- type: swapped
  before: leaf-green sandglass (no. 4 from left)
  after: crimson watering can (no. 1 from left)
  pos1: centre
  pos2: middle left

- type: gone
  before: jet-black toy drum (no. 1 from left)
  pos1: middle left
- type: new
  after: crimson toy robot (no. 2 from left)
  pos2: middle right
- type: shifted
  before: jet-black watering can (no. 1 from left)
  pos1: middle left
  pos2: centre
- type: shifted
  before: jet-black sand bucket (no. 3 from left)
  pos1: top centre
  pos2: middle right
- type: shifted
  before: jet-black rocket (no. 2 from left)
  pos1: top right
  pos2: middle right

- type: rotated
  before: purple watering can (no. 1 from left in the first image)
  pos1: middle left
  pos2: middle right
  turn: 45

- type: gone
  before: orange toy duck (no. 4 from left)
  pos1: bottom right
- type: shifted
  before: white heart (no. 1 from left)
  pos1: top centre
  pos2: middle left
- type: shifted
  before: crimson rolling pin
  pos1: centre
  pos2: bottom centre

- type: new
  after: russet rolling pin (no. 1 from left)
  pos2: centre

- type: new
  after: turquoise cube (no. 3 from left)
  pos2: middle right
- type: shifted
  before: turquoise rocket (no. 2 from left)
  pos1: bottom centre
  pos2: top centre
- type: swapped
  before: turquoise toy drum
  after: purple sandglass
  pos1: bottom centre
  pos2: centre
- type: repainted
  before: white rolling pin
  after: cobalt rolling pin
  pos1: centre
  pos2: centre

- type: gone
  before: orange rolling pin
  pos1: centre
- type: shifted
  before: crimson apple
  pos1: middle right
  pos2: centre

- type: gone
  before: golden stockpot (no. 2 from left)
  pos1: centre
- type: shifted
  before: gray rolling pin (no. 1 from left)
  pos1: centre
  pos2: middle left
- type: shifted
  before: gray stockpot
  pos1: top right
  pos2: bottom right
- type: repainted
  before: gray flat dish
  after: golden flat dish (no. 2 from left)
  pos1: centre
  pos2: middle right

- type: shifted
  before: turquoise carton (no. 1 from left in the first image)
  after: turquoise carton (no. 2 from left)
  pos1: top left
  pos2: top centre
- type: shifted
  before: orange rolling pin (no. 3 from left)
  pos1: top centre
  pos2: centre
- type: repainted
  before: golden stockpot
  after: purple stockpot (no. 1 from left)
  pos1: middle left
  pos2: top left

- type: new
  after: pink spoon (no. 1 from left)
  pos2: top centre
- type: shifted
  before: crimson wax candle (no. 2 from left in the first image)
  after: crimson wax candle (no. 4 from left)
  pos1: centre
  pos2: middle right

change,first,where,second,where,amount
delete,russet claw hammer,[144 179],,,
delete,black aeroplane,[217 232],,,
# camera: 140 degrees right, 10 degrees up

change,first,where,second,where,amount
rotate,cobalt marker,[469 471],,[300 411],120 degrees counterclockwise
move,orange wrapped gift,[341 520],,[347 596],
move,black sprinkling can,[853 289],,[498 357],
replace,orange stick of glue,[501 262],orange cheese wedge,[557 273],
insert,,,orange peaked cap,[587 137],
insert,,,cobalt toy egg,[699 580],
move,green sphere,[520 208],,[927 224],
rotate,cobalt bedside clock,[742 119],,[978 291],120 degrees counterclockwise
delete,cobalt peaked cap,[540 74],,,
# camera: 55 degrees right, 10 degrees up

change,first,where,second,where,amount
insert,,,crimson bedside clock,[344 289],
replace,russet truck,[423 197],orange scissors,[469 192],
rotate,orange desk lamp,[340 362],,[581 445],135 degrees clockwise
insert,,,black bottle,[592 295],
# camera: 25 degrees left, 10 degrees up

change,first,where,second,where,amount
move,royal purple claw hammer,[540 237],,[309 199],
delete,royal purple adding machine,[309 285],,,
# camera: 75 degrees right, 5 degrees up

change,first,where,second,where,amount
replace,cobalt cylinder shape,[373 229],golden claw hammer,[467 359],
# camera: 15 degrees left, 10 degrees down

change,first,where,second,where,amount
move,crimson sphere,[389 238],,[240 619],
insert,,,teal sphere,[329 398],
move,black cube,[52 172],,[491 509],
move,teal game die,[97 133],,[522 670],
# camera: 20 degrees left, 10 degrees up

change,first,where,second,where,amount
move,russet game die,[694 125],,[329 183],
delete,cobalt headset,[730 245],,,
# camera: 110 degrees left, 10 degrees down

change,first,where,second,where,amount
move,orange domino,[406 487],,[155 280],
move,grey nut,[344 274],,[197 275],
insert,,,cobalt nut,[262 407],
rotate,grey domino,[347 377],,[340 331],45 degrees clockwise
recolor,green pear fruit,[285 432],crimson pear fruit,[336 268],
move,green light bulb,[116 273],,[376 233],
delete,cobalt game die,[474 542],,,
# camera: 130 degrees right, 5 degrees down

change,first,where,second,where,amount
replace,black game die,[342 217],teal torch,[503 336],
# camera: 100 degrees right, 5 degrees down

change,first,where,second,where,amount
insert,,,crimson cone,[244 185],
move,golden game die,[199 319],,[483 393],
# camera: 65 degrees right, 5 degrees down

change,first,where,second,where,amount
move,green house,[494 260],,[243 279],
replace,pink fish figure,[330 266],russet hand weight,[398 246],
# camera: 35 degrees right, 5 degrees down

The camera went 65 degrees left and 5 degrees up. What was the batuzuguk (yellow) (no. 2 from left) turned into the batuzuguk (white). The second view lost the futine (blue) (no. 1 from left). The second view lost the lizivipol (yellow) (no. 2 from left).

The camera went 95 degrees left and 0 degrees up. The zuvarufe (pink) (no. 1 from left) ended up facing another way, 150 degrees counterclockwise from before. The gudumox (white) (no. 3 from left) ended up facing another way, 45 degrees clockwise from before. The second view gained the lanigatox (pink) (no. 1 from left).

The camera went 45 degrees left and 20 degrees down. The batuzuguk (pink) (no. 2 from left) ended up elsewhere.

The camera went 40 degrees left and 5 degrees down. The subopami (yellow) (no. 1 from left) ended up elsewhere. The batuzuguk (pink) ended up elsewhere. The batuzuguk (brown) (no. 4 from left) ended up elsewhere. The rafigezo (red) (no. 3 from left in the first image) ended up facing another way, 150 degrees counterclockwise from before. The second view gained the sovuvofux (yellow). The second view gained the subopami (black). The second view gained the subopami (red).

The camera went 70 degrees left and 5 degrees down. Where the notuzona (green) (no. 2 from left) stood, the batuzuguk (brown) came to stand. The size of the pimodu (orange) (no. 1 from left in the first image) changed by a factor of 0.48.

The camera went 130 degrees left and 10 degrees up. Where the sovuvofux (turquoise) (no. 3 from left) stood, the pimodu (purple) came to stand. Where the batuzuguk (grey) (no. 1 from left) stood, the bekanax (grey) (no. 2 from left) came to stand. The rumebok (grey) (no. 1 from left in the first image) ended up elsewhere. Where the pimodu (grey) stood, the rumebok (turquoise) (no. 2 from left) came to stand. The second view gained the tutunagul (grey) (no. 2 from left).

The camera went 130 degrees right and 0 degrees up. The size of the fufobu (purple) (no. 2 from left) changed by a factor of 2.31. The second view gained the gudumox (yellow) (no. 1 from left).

+++

Line by line, retype the data exactly as written.

RESULT ->
- type: swapped
  before: leaf-green sandglass (no. 4 from left)
  after: crimson watering can (no. 1 from left)
  pos1: centre
  pos2: middle left

- type: gone
  before: jet-black toy drum (no. 1 from left)
  pos1: middle left
- type: new
  after: crimson toy robot (no. 2 from left)
  pos2: middle right
- type: shifted
  before: jet-black watering can (no. 1 from left)
  pos1: middle left
  pos2: centre
- type: shifted
  before: jet-black sand bucket (no. 3 from left)
  pos1: top centre
  pos2: middle right
- type: shifted
  before: jet-black rocket (no. 2 from left)
  pos1: top right
  pos2: middle right

- type: rotated
  before: purple watering can (no. 1 from left in the first image)
  pos1: middle left
  pos2: middle right
  turn: 45

- type: gone
  before: orange toy duck (no. 4 from left)
  pos1: bottom right
- type: shifted
  before: white heart (no. 1 from left)
  pos1: top centre
  pos2: middle left
- type: shifted
  before: crimson rolling pin
  pos1: centre
  pos2: bottom centre

- type: new
  after: russet rolling pin (no. 1 from left)
  pos2: centre

- type: new
  after: turquoise cube (no. 3 from left)
  pos2: middle right
- type: shifted
  before: turquoise rocket (no. 2 from left)
  pos1: bottom centre
  pos2: top centre
- type: swapped
  before: turquoise toy drum
  after: purple sandglass
  pos1: bottom centre
  pos2: centre
- type: repainted
  before: white rolling pin
  after: cobalt rolling pin
  pos1: centre
  pos2: centre

- type: gone
  before: orange rolling pin
  pos1: centre
- type: shifted
  before: crimson apple
  pos1: middle right
  pos2: centre

- type: gone
  before: golden stockpot (no. 2 from left)
  pos1: centre
- type: shifted
  before: gray rolling pin (no. 1 from left)
  pos1: centre
  pos2: middle left
- type: shifted
  before: gray stockpot
  pos1: top right
  pos2: bottom right
- type: repainted
  before: gray flat dish
  after: golden flat dish (no. 2 from left)
  pos1: centre
  pos2: middle right

- type: shifted
  before: turquoise carton (no. 1 from left in the first image)
  after: turquoise carton (no. 2 from left)
  pos1: top left
  pos2: top centre
- type: shifted
  before: orange rolling pin (no. 3 from left)
  pos1: top centre
  pos2: centre
- type: repainted
  before: golden stockpot
  after: purple stockpot (no. 1 from left)
  pos1: middle left
  pos2: top left

- type: new
  after: pink spoon (no. 1 from left)
  pos2: top centre
- type: shifted
  before: crimson wax candle (no. 2 from left in the first image)
  after: crimson wax candle (no. 4 from left)
  pos1: centre
  pos2: middle right

change,first,where,second,where,amount
delete,russet claw hammer,[144 179],,,
delete,black aeroplane,[217 232],,,
# camera: 140 degrees right, 10 degrees up

change,first,where,second,where,amount
rotate,cobalt marker,[469 471],,[300 411],120 degrees counterclockwise
move,orange wrapped gift,[341 520],,[347 596],
move,black sprinkling can,[853 289],,[498 357],
replace,orange stick of glue,[501 262],orange cheese wedge,[557 273],
insert,,,orange peaked cap,[587 137],
insert,,,cobalt toy egg,[699 580],
move,green sphere,[520 208],,[927 224],
rotate,cobalt bedside clock,[742 119],,[978 291],120 degrees counterclockwise
delete,cobalt peaked cap,[540 74],,,
# camera: 55 degrees right, 10 degrees up

change,first,where,second,where,amount
insert,,,crimson bedside clock,[344 289],
replace,russet truck,[423 197],orange scissors,[469 192],
rotate,orange desk lamp,[340 362],,[581 445],135 degrees clockwise
insert,,,black bottle,[592 295],
# camera: 25 degrees left, 10 degrees up

change,first,where,second,where,amount
move,royal purple claw hammer,[540 237],,[309 199],
delete,royal purple adding machine,[309 285],,,
# camera: 75 degrees right, 5 degrees up

change,first,where,second,where,amount
replace,cobalt cylinder shape,[373 229],golden claw hammer,[467 359],
# camera: 15 degrees left, 10 degrees down

change,first,where,second,where,amount
move,crimson sphere,[389 238],,[240 619],
insert,,,teal sphere,[329 398],
move,black cube,[52 172],,[491 509],
move,teal game die,[97 133],,[522 670],
# camera: 20 degrees left, 10 degrees up

change,first,where,second,where,amount
move,russet game die,[694 125],,[329 183],
delete,cobalt headset,[730 245],,,
# camera: 110 degrees left, 10 degrees down

change,first,where,second,where,amount
move,orange domino,[406 487],,[155 280],
move,grey nut,[344 274],,[197 275],
insert,,,cobalt nut,[262 407],
rotate,grey domino,[347 377],,[340 331],45 degrees clockwise
recolor,green pear fruit,[285 432],crimson pear fruit,[336 268],
move,green light bulb,[116 273],,[376 233],
delete,cobalt game die,[474 542],,,
# camera: 130 degrees right, 5 degrees down

change,first,where,second,where,amount
replace,black game die,[342 217],teal torch,[503 336],
# camera: 100 degrees right, 5 degrees down

change,first,where,second,where,amount
insert,,,crimson cone,[244 185],
move,golden game die,[199 319],,[483 393],
# camera: 65 degrees right, 5 degrees down

change,first,where,second,where,amount
move,green house,[494 260],,[243 279],
replace,pink fish figure,[330 266],russet hand weight,[398 246],
# camera: 35 degrees right, 5 degrees down

The camera went 65 degrees left and 5 degrees up. What was the batuzuguk (yellow) (no. 2 from left) turned into the batuzuguk (white). The second view lost the futine (blue) (no. 1 from left). The second view lost the lizivipol (yellow) (no. 2 from left).

The camera went 95 degrees left and 0 degrees up. The zuvarufe (pink) (no. 1 from left) ended up facing another way, 150 degrees counterclockwise from before. The gudumox (white) (no. 3 from left) ended up facing another way, 45 degrees clockwise from before. The second view gained the lanigatox (pink) (no. 1 from left).

The camera went 45 degrees left and 20 degrees down. The batuzuguk (pink) (no. 2 from left) ended up elsewhere.

The camera went 40 degrees left and 5 degrees down. The subopami (yellow) (no. 1 from left) ended up elsewhere. The batuzuguk (pink) ended up elsewhere. The batuzuguk (brown) (no. 4 from left) ended up elsewhere. The rafigezo (red) (no. 3 from left in the first image) ended up facing another way, 150 degrees counterclockwise from before. The second view gained the sovuvofux (yellow). The second view gained the subopami (black). The second view gained the subopami (red).

The camera went 70 degrees left and 5 degrees down. Where the notuzona (green) (no. 2 from left) stood, the batuzuguk (brown) came to stand. The size of the pimodu (orange) (no. 1 from left in the first image) changed by a factor of 0.48.

The camera went 130 degrees left and 10 degrees up. Where the sovuvofux (turquoise) (no. 3 from left) stood, the pimodu (purple) came to stand. Where the batuzuguk (grey) (no. 1 from left) stood, the bekanax (grey) (no. 2 from left) came to stand. The rumebok (grey) (no. 1 from left in the first image) ended up elsewhere. Where the pimodu (grey) stood, the rumebok (turquoise) (no. 2 from left) came to stand. The second view gained the tutunagul (grey) (no. 2 from left).

The camera went 130 degrees right and 0 degrees up. The size of the fufobu (purple) (no. 2 from left) changed by a factor of 2.31. The second view gained the gudumox (yellow) (no. 1 from left).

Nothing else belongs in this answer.